In the entries below, repeat only the lines between those holding "green line: (149, 138)" and "red star: (163, 293) -> (89, 146), moved", inclusive. Leave pictures out.

** Task inputs **
☆ ☆ ☆

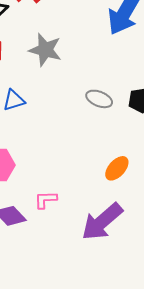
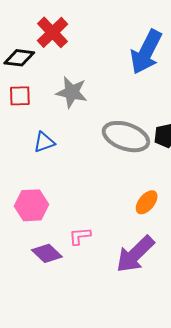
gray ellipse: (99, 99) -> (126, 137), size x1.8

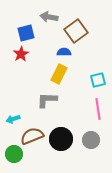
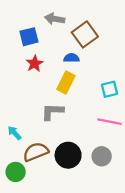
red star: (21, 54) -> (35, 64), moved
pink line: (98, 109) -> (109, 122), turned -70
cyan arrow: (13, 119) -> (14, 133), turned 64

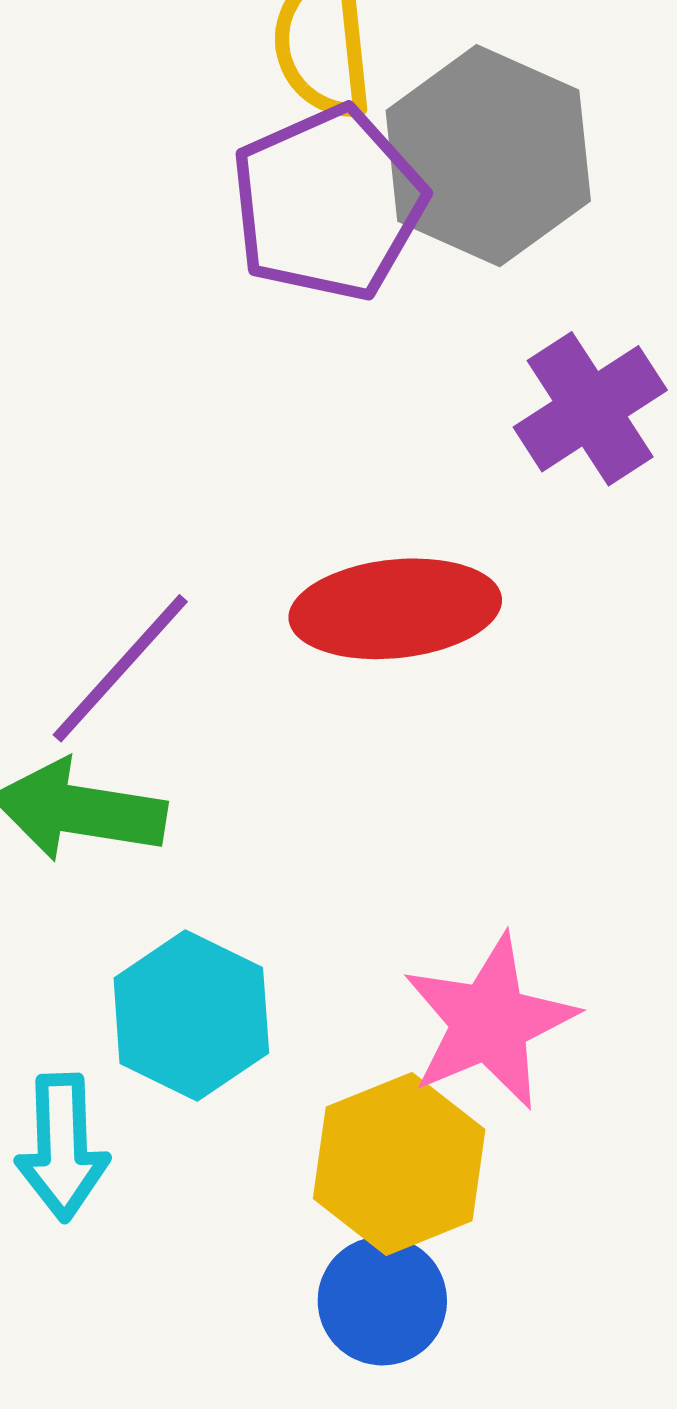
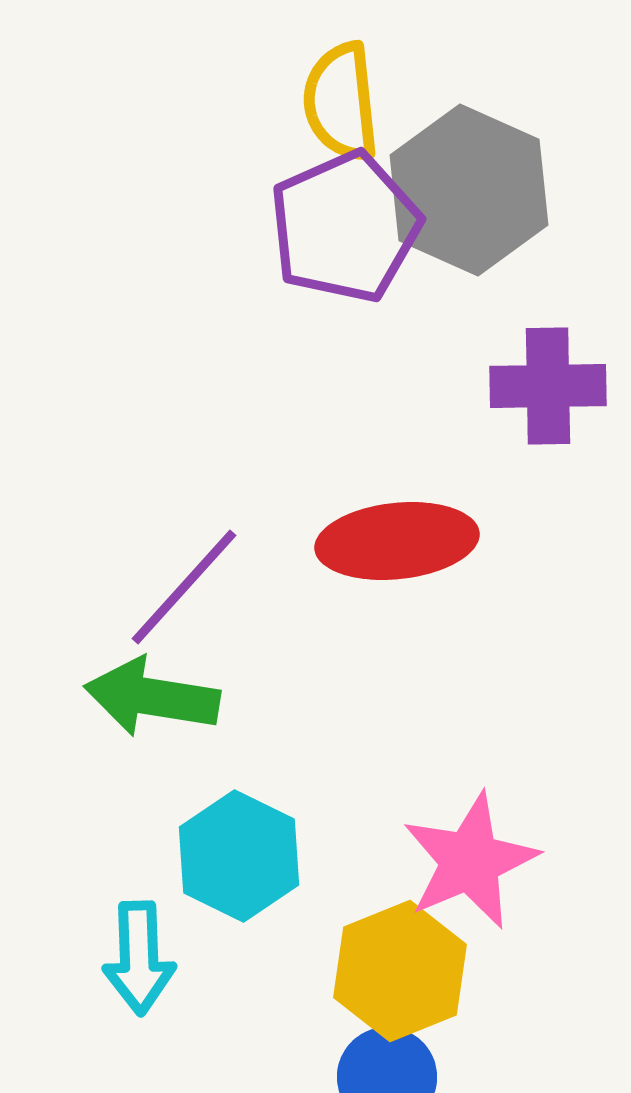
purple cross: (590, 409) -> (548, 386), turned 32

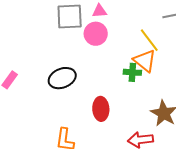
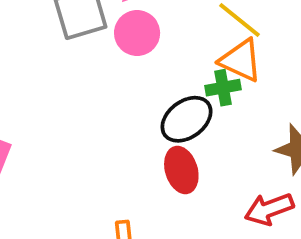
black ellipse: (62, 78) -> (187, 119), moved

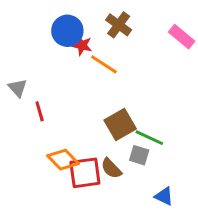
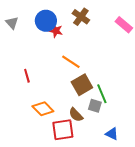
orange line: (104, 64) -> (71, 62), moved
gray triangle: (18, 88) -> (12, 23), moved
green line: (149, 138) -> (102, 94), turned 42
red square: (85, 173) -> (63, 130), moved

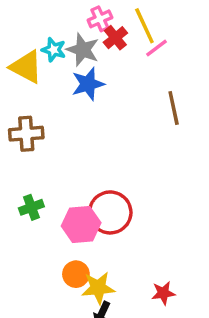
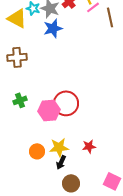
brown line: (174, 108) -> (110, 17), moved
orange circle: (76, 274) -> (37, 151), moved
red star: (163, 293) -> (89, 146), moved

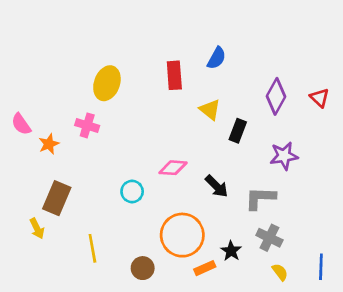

☆ ☆ ☆

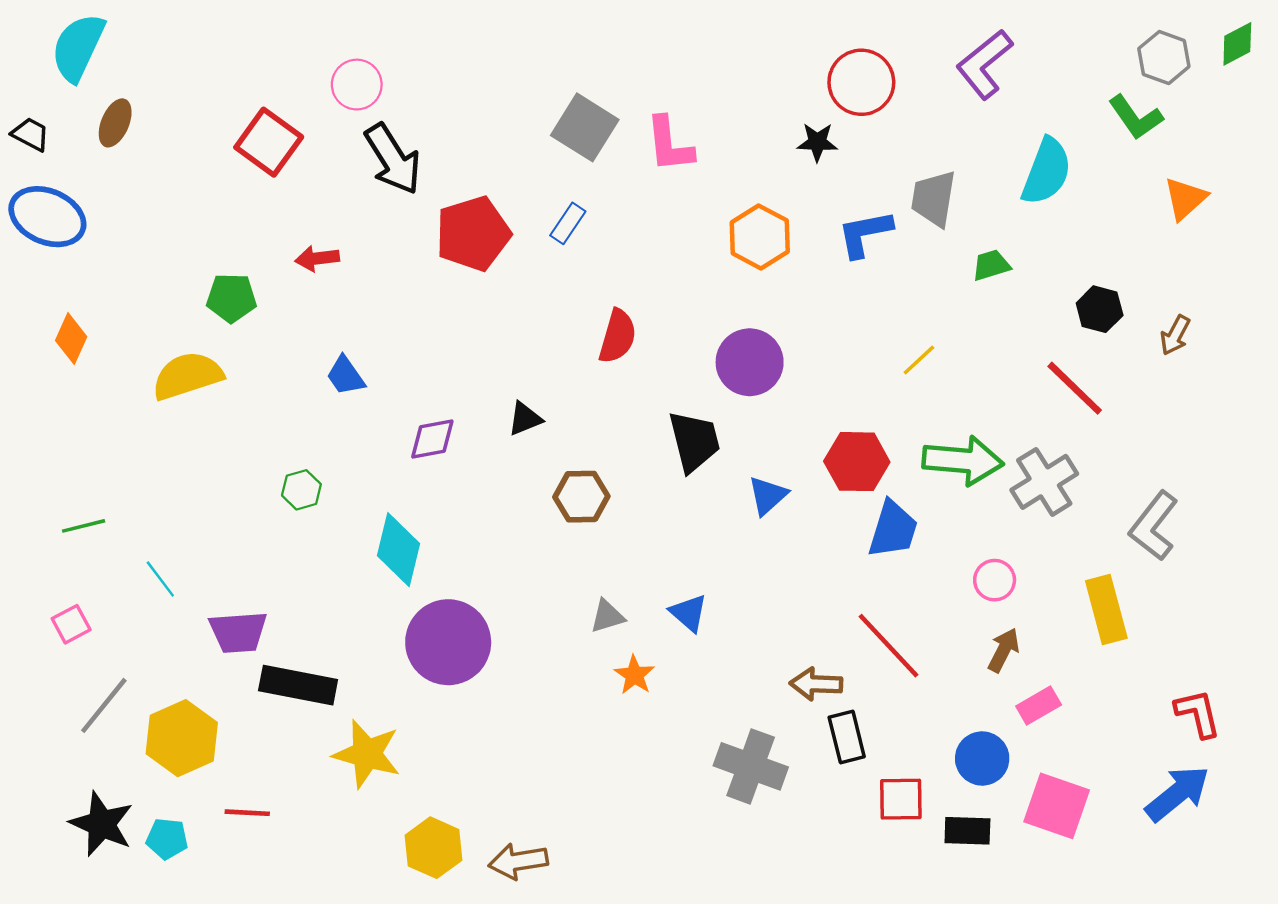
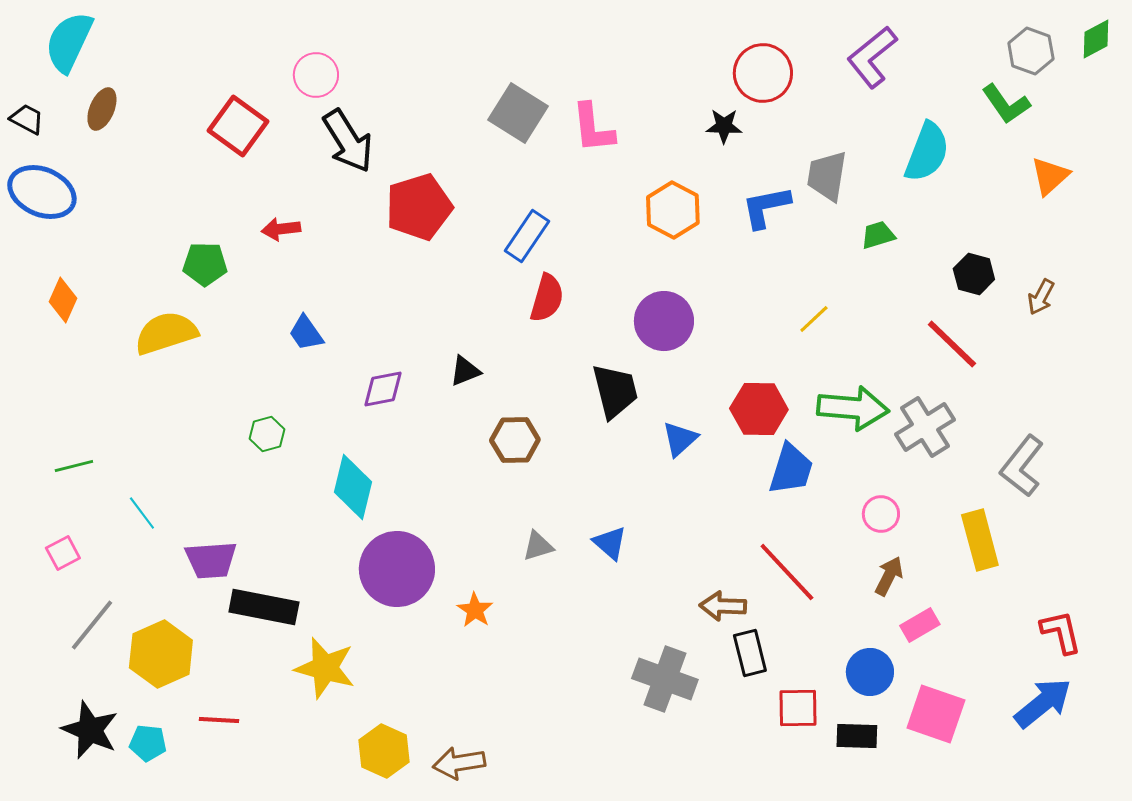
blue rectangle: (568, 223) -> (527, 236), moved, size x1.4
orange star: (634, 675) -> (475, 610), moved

☆ ☆ ☆

** Task result **
green line: (149, 138) -> (102, 94), turned 42
red square: (85, 173) -> (63, 130), moved

brown line: (174, 108) -> (110, 17), moved
orange circle: (76, 274) -> (37, 151), moved
red star: (163, 293) -> (89, 146), moved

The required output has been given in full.